◆ ABOUT THIS TASK ◆
Once you have read the records, write them out again exactly.

◆ RECORD SET ◆
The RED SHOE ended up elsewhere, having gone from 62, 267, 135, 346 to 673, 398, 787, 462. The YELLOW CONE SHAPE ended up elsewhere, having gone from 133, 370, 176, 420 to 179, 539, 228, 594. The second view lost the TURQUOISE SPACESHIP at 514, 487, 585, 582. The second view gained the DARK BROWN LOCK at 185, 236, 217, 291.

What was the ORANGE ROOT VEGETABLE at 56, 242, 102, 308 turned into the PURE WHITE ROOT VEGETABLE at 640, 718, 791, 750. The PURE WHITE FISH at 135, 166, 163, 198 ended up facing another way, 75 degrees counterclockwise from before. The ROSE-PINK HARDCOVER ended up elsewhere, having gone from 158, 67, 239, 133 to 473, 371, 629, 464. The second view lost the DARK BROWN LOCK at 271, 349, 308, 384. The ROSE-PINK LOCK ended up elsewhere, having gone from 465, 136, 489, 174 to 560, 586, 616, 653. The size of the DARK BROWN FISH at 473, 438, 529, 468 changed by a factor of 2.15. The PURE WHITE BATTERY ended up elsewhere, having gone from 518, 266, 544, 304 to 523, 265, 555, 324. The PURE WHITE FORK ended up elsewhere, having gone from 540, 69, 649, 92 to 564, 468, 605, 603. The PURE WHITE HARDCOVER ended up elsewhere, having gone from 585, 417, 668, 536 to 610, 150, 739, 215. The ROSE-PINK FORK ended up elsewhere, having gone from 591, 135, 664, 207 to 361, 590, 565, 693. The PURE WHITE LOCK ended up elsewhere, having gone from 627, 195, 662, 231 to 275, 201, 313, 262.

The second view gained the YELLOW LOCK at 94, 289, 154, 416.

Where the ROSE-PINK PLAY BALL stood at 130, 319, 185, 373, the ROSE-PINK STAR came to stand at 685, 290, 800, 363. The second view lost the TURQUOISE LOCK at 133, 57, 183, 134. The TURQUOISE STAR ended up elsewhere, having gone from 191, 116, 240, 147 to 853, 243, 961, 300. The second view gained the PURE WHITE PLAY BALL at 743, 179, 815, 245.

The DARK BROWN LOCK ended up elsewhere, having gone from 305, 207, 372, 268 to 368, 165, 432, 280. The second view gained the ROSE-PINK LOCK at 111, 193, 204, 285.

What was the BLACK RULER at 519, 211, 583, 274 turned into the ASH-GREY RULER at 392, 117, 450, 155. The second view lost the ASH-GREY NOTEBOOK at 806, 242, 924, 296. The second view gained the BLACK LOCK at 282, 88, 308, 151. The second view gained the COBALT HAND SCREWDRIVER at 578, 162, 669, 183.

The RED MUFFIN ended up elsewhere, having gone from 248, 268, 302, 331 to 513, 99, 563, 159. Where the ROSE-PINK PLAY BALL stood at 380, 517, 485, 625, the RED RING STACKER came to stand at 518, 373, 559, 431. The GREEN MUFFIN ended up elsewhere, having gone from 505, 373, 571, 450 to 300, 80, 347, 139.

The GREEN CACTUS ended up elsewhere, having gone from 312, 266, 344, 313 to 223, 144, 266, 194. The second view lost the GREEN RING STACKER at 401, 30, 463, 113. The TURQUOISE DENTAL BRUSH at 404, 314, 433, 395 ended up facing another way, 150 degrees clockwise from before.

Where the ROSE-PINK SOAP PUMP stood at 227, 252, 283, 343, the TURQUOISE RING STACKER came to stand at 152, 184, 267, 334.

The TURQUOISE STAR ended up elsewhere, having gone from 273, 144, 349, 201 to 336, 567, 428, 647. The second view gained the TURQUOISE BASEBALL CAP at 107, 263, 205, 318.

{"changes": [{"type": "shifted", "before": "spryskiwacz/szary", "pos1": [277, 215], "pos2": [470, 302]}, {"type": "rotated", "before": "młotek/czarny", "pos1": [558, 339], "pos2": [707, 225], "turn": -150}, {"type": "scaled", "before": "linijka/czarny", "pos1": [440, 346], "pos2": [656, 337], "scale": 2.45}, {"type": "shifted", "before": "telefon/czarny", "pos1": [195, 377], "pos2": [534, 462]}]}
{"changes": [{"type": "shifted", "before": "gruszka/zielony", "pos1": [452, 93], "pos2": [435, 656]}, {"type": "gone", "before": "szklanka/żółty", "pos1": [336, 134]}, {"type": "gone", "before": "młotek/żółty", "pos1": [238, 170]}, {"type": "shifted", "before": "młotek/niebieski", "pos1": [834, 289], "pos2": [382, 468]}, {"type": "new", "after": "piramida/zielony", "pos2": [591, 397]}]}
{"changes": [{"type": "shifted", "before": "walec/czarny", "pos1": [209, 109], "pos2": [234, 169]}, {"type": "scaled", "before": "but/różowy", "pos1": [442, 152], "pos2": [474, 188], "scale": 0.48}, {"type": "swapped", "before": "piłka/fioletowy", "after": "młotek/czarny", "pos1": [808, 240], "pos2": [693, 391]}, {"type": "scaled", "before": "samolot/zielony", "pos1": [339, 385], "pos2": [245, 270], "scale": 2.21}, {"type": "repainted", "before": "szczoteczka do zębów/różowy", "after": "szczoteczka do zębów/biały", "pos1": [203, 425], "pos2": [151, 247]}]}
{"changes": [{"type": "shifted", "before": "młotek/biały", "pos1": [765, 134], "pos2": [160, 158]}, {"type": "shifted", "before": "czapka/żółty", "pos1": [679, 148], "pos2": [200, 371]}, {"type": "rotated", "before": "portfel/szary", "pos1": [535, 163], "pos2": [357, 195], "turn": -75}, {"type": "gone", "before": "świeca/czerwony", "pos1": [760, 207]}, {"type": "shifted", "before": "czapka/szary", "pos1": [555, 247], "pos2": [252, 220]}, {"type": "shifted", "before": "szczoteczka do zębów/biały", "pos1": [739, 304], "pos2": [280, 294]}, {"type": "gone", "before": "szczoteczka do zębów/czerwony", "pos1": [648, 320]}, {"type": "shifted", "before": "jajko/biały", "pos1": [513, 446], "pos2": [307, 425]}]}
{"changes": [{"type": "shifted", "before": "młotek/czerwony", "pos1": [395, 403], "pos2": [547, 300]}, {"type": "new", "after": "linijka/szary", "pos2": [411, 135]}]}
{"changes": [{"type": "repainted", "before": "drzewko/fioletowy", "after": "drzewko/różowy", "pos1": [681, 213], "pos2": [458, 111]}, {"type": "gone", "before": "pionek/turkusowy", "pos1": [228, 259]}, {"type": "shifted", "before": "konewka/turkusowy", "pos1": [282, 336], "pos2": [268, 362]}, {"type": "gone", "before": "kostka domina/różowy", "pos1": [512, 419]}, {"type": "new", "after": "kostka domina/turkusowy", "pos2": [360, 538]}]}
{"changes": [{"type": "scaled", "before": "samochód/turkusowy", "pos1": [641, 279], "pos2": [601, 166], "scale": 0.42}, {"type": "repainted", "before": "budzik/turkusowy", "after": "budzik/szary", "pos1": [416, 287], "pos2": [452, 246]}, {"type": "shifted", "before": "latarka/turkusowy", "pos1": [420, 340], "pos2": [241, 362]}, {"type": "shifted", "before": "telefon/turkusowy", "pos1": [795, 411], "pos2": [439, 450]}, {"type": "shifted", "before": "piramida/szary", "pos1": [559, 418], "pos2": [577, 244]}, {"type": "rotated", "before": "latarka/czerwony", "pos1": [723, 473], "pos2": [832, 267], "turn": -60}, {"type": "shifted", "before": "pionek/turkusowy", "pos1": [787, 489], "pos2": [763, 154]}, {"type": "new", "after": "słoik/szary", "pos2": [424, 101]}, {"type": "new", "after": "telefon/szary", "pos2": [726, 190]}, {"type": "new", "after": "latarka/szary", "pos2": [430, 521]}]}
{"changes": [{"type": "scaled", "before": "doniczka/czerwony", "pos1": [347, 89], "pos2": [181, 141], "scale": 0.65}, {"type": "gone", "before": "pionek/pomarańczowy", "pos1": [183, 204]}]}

◆ OUTPUT BELOW ◆
The RED SHOE ended up elsewhere, having gone from 62, 267, 135, 346 to 673, 398, 787, 462. The YELLOW CONE SHAPE ended up elsewhere, having gone from 133, 370, 176, 420 to 179, 539, 228, 594. The second view lost the TURQUOISE SPACESHIP at 514, 487, 585, 582. The second view gained the DARK BROWN LOCK at 185, 236, 217, 291.

What was the ORANGE ROOT VEGETABLE at 56, 242, 102, 308 turned into the PURE WHITE ROOT VEGETABLE at 640, 718, 791, 750. The PURE WHITE FISH at 135, 166, 163, 198 ended up facing another way, 75 degrees counterclockwise from before. The ROSE-PINK HARDCOVER ended up elsewhere, having gone from 158, 67, 239, 133 to 473, 371, 629, 464. The second view lost the DARK BROWN LOCK at 271, 349, 308, 384. The ROSE-PINK LOCK ended up elsewhere, having gone from 465, 136, 489, 174 to 560, 586, 616, 653. The size of the DARK BROWN FISH at 473, 438, 529, 468 changed by a factor of 2.15. The PURE WHITE BATTERY ended up elsewhere, having gone from 518, 266, 544, 304 to 523, 265, 555, 324. The PURE WHITE FORK ended up elsewhere, having gone from 540, 69, 649, 92 to 564, 468, 605, 603. The PURE WHITE HARDCOVER ended up elsewhere, having gone from 585, 417, 668, 536 to 610, 150, 739, 215. The ROSE-PINK FORK ended up elsewhere, having gone from 591, 135, 664, 207 to 361, 590, 565, 693. The PURE WHITE LOCK ended up elsewhere, having gone from 627, 195, 662, 231 to 275, 201, 313, 262.

The second view gained the YELLOW LOCK at 94, 289, 154, 416.

Where the ROSE-PINK PLAY BALL stood at 130, 319, 185, 373, the ROSE-PINK STAR came to stand at 685, 290, 800, 363. The second view lost the TURQUOISE LOCK at 133, 57, 183, 134. The TURQUOISE STAR ended up elsewhere, having gone from 191, 116, 240, 147 to 853, 243, 961, 300. The second view gained the PURE WHITE PLAY BALL at 743, 179, 815, 245.

The DARK BROWN LOCK ended up elsewhere, having gone from 305, 207, 372, 268 to 368, 165, 432, 280. The second view gained the ROSE-PINK LOCK at 111, 193, 204, 285.

What was the BLACK RULER at 519, 211, 583, 274 turned into the ASH-GREY RULER at 392, 117, 450, 155. The second view lost the ASH-GREY NOTEBOOK at 806, 242, 924, 296. The second view gained the BLACK LOCK at 282, 88, 308, 151. The second view gained the COBALT HAND SCREWDRIVER at 578, 162, 669, 183.

The RED MUFFIN ended up elsewhere, having gone from 248, 268, 302, 331 to 513, 99, 563, 159. Where the ROSE-PINK PLAY BALL stood at 380, 517, 485, 625, the RED RING STACKER came to stand at 518, 373, 559, 431. The GREEN MUFFIN ended up elsewhere, having gone from 505, 373, 571, 450 to 300, 80, 347, 139.

The GREEN CACTUS ended up elsewhere, having gone from 312, 266, 344, 313 to 223, 144, 266, 194. The second view lost the GREEN RING STACKER at 401, 30, 463, 113. The TURQUOISE DENTAL BRUSH at 404, 314, 433, 395 ended up facing another way, 150 degrees clockwise from before.

Where the ROSE-PINK SOAP PUMP stood at 227, 252, 283, 343, the TURQUOISE RING STACKER came to stand at 152, 184, 267, 334.

The TURQUOISE STAR ended up elsewhere, having gone from 273, 144, 349, 201 to 336, 567, 428, 647. The second view gained the TURQUOISE BASEBALL CAP at 107, 263, 205, 318.

{"changes": [{"type": "shifted", "before": "spryskiwacz/szary", "pos1": [277, 215], "pos2": [470, 302]}, {"type": "rotated", "before": "młotek/czarny", "pos1": [558, 339], "pos2": [707, 225], "turn": -150}, {"type": "scaled", "before": "linijka/czarny", "pos1": [440, 346], "pos2": [656, 337], "scale": 2.45}, {"type": "shifted", "before": "telefon/czarny", "pos1": [195, 377], "pos2": [534, 462]}]}
{"changes": [{"type": "shifted", "before": "gruszka/zielony", "pos1": [452, 93], "pos2": [435, 656]}, {"type": "gone", "before": "szklanka/żółty", "pos1": [336, 134]}, {"type": "gone", "before": "młotek/żółty", "pos1": [238, 170]}, {"type": "shifted", "before": "młotek/niebieski", "pos1": [834, 289], "pos2": [382, 468]}, {"type": "new", "after": "piramida/zielony", "pos2": [591, 397]}]}
{"changes": [{"type": "shifted", "before": "walec/czarny", "pos1": [209, 109], "pos2": [234, 169]}, {"type": "scaled", "before": "but/różowy", "pos1": [442, 152], "pos2": [474, 188], "scale": 0.48}, {"type": "swapped", "before": "piłka/fioletowy", "after": "młotek/czarny", "pos1": [808, 240], "pos2": [693, 391]}, {"type": "scaled", "before": "samolot/zielony", "pos1": [339, 385], "pos2": [245, 270], "scale": 2.21}, {"type": "repainted", "before": "szczoteczka do zębów/różowy", "after": "szczoteczka do zębów/biały", "pos1": [203, 425], "pos2": [151, 247]}]}
{"changes": [{"type": "shifted", "before": "młotek/biały", "pos1": [765, 134], "pos2": [160, 158]}, {"type": "shifted", "before": "czapka/żółty", "pos1": [679, 148], "pos2": [200, 371]}, {"type": "rotated", "before": "portfel/szary", "pos1": [535, 163], "pos2": [357, 195], "turn": -75}, {"type": "gone", "before": "świeca/czerwony", "pos1": [760, 207]}, {"type": "shifted", "before": "czapka/szary", "pos1": [555, 247], "pos2": [252, 220]}, {"type": "shifted", "before": "szczoteczka do zębów/biały", "pos1": [739, 304], "pos2": [280, 294]}, {"type": "gone", "before": "szczoteczka do zębów/czerwony", "pos1": [648, 320]}, {"type": "shifted", "before": "jajko/biały", "pos1": [513, 446], "pos2": [307, 425]}]}
{"changes": [{"type": "shifted", "before": "młotek/czerwony", "pos1": [395, 403], "pos2": [547, 300]}, {"type": "new", "after": "linijka/szary", "pos2": [411, 135]}]}
{"changes": [{"type": "repainted", "before": "drzewko/fioletowy", "after": "drzewko/różowy", "pos1": [681, 213], "pos2": [458, 111]}, {"type": "gone", "before": "pionek/turkusowy", "pos1": [228, 259]}, {"type": "shifted", "before": "konewka/turkusowy", "pos1": [282, 336], "pos2": [268, 362]}, {"type": "gone", "before": "kostka domina/różowy", "pos1": [512, 419]}, {"type": "new", "after": "kostka domina/turkusowy", "pos2": [360, 538]}]}
{"changes": [{"type": "scaled", "before": "samochód/turkusowy", "pos1": [641, 279], "pos2": [601, 166], "scale": 0.42}, {"type": "repainted", "before": "budzik/turkusowy", "after": "budzik/szary", "pos1": [416, 287], "pos2": [452, 246]}, {"type": "shifted", "before": "latarka/turkusowy", "pos1": [420, 340], "pos2": [241, 362]}, {"type": "shifted", "before": "telefon/turkusowy", "pos1": [795, 411], "pos2": [439, 450]}, {"type": "shifted", "before": "piramida/szary", "pos1": [559, 418], "pos2": [577, 244]}, {"type": "rotated", "before": "latarka/czerwony", "pos1": [723, 473], "pos2": [832, 267], "turn": -60}, {"type": "shifted", "before": "pionek/turkusowy", "pos1": [787, 489], "pos2": [763, 154]}, {"type": "new", "after": "słoik/szary", "pos2": [424, 101]}, {"type": "new", "after": "telefon/szary", "pos2": [726, 190]}, {"type": "new", "after": "latarka/szary", "pos2": [430, 521]}]}
{"changes": [{"type": "scaled", "before": "doniczka/czerwony", "pos1": [347, 89], "pos2": [181, 141], "scale": 0.65}, {"type": "gone", "before": "pionek/pomarańczowy", "pos1": [183, 204]}]}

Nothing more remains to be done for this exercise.